Render every line of the records below as a Markdown table with two columns, Row and Line. Number each row in order and leave out blank lines.
※
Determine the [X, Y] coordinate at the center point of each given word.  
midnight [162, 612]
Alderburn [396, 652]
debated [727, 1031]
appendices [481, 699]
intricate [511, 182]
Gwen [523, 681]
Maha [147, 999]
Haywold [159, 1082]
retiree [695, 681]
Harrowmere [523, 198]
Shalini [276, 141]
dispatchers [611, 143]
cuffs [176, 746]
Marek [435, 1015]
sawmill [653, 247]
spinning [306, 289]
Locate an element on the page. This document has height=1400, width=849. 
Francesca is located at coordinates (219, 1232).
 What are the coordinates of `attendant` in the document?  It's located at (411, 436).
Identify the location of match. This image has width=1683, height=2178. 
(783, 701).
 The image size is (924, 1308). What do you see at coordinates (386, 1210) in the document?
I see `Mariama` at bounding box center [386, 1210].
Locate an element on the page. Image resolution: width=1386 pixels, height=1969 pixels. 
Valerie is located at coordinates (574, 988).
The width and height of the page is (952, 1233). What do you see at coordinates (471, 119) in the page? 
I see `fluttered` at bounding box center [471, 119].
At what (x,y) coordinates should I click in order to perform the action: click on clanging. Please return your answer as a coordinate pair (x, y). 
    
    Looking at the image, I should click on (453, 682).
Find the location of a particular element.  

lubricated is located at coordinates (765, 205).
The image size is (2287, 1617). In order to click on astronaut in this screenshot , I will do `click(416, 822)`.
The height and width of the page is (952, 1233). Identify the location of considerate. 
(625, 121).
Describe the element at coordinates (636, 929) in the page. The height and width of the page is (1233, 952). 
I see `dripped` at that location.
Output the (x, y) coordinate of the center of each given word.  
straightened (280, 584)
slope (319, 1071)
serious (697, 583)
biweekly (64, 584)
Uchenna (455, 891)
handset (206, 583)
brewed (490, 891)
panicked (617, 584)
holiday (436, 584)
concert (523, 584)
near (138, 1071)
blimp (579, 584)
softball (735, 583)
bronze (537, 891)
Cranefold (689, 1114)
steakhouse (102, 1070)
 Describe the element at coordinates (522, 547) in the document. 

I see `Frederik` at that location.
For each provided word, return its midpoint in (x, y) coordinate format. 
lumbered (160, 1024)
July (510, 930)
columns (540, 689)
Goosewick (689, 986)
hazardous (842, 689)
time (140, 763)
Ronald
※
» **Output of the exercise**:
| Row | Line |
|---|---|
| 1 | Determine the [X, Y] coordinate at the center point of each given word.   |
| 2 | midnight [162, 612] |
| 3 | Alderburn [396, 652] |
| 4 | debated [727, 1031] |
| 5 | appendices [481, 699] |
| 6 | intricate [511, 182] |
| 7 | Gwen [523, 681] |
| 8 | Maha [147, 999] |
| 9 | Haywold [159, 1082] |
| 10 | retiree [695, 681] |
| 11 | Harrowmere [523, 198] |
| 12 | Shalini [276, 141] |
| 13 | dispatchers [611, 143] |
| 14 | cuffs [176, 746] |
| 15 | Marek [435, 1015] |
| 16 | sawmill [653, 247] |
| 17 | spinning [306, 289] |
| 18 | Locate an element on the page. This document has height=1400, width=849.  |
| 19 | Francesca is located at coordinates (219, 1232). |
| 20 |  What are the coordinates of `attendant` in the document?  It's located at (411, 436). |
| 21 | Identify the location of match. This image has width=1683, height=2178.  |
| 22 | (783, 701). |
| 23 |  The image size is (924, 1308). What do you see at coordinates (386, 1210) in the document? |
| 24 | I see `Mariama` at bounding box center [386, 1210]. |
| 25 | Locate an element on the page. Image resolution: width=1386 pixels, height=1969 pixels.  |
| 26 | Valerie is located at coordinates (574, 988). |
| 27 | The width and height of the page is (952, 1233). What do you see at coordinates (471, 119) in the page?  |
| 28 | I see `fluttered` at bounding box center [471, 119]. |
| 29 | At what (x,y) coordinates should I click in order to perform the action: click on clanging. Please return your answer as a coordinate pair (x, y).  |
| 30 |     Looking at the image, I should click on (453, 682). |
| 31 | Find the location of a particular element.   |
| 32 | lubricated is located at coordinates (765, 205). |
| 33 | The image size is (2287, 1617). In order to click on astronaut in this screenshot , I will do `click(416, 822)`. |
| 34 | The height and width of the page is (952, 1233). Identify the location of considerate.  |
| 35 | (625, 121). |
| 36 | Describe the element at coordinates (636, 929) in the page. The height and width of the page is (1233, 952).  |
| 37 | I see `dripped` at that location. |
| 38 | Output the (x, y) coordinate of the center of each given word.   |
| 39 | straightened (280, 584) |
| 40 | slope (319, 1071) |
| 41 | serious (697, 583) |
| 42 | biweekly (64, 584) |
| 43 | Uchenna (455, 891) |
| 44 | handset (206, 583) |
| 45 | brewed (490, 891) |
| 46 | panicked (617, 584) |
| 47 | holiday (436, 584) |
| 48 | concert (523, 584) |
| 49 | near (138, 1071) |
| 50 | blimp (579, 584) |
| 51 | softball (735, 583) |
| 52 | bronze (537, 891) |
| 53 | Cranefold (689, 1114) |
| 54 | steakhouse (102, 1070) |
| 55 |  Describe the element at coordinates (522, 547) in the document.  |
| 56 | I see `Frederik` at that location. |
| 57 | For each provided word, return its midpoint in (x, y) coordinate format.  |
| 58 | lumbered (160, 1024) |
| 59 | July (510, 930) |
| 60 | columns (540, 689) |
| 61 | Goosewick (689, 986) |
| 62 | hazardous (842, 689) |
| 63 | time (140, 763) |
| 64 | Ronald |